• Work to be completed: Your copy should match the records exactly, except that no pictures appear in it.

[Scene images with change listings]
_ _ _ _ _

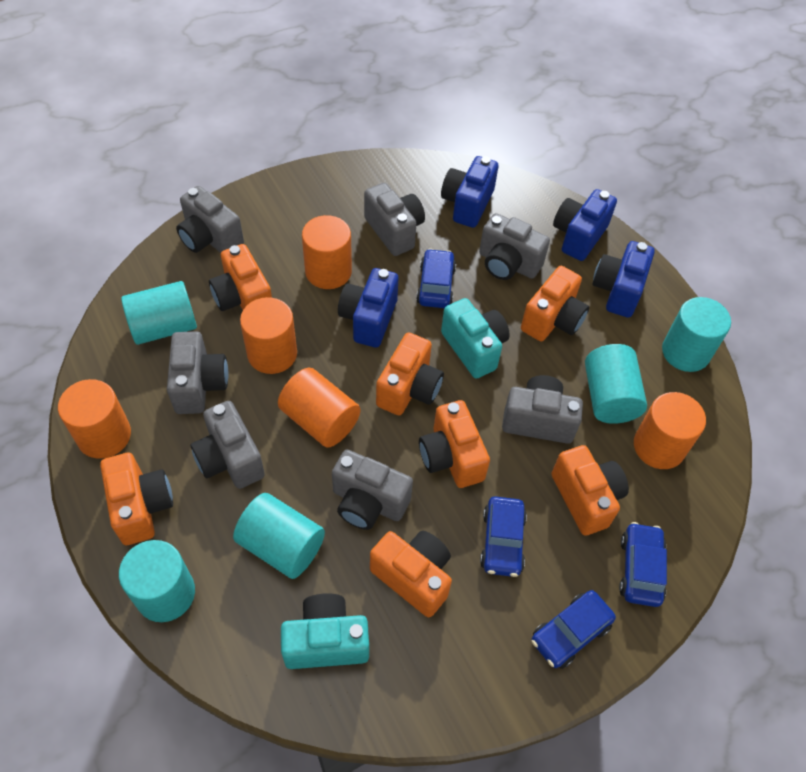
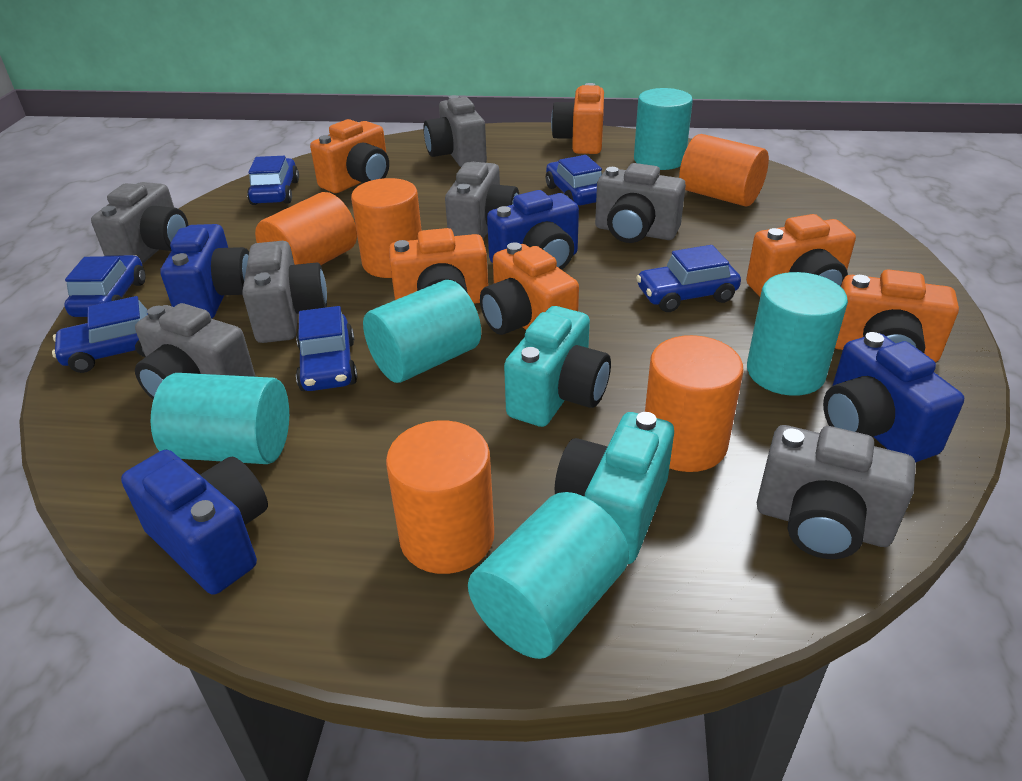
blue car: 4 -> 6
orange camera: 7 -> 6

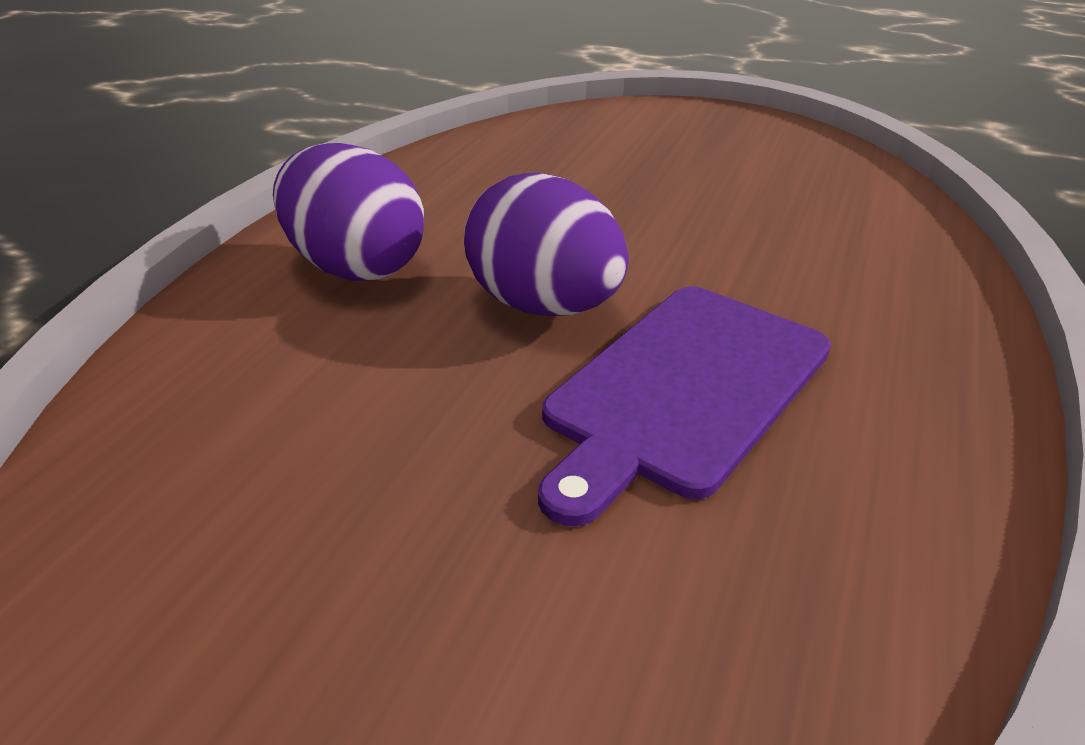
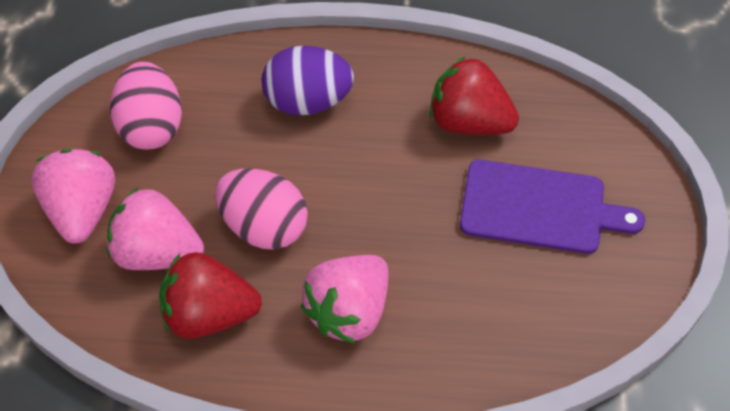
pink egg: 0 -> 2
pink strawberry: 0 -> 3
purple egg: 2 -> 1
red strawberry: 0 -> 2

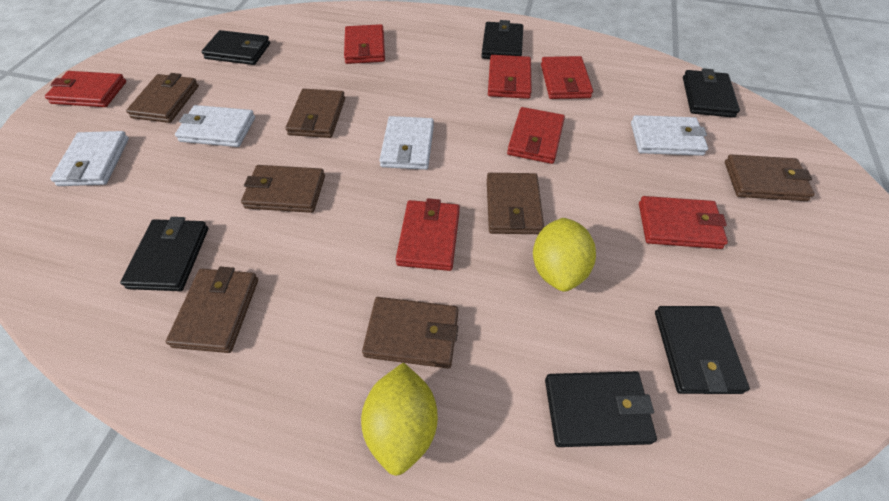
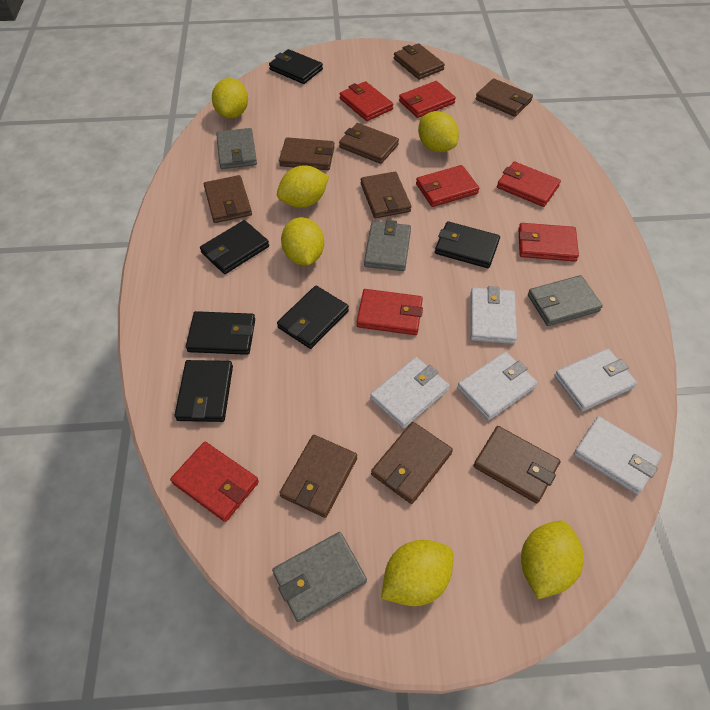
brown wallet: 7 -> 9
grey wallet: 0 -> 4
white wallet: 4 -> 5
yellow lemon: 2 -> 6

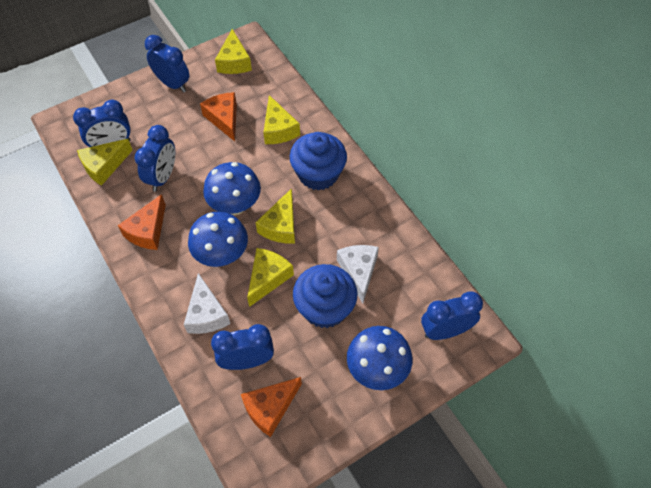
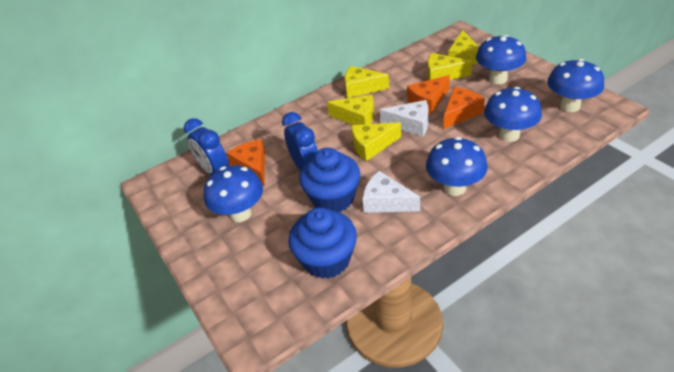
blue clock: 5 -> 2
blue mushroom: 3 -> 5

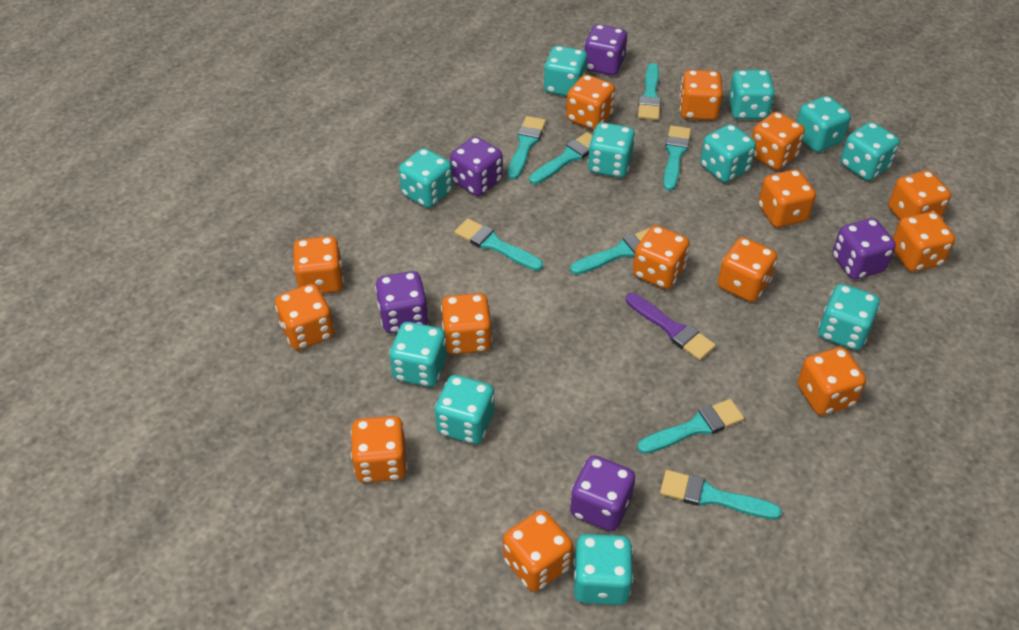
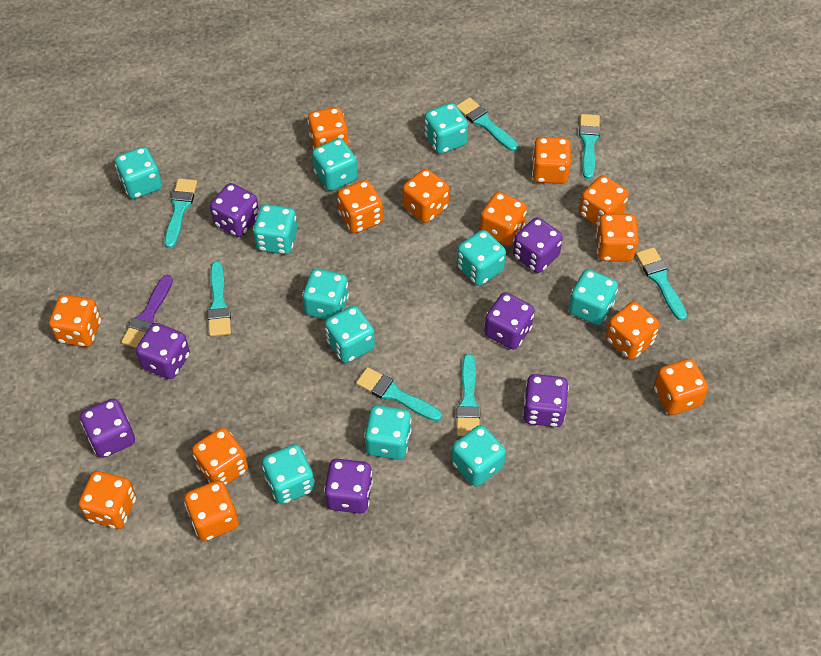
orange dice: 14 -> 13
purple dice: 5 -> 7
turquoise brush: 8 -> 7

_ _ _ _ _

• Response below:
blue car: 4 -> 6
orange camera: 7 -> 6

pink egg: 0 -> 2
pink strawberry: 0 -> 3
purple egg: 2 -> 1
red strawberry: 0 -> 2

brown wallet: 7 -> 9
grey wallet: 0 -> 4
white wallet: 4 -> 5
yellow lemon: 2 -> 6

blue clock: 5 -> 2
blue mushroom: 3 -> 5

orange dice: 14 -> 13
purple dice: 5 -> 7
turquoise brush: 8 -> 7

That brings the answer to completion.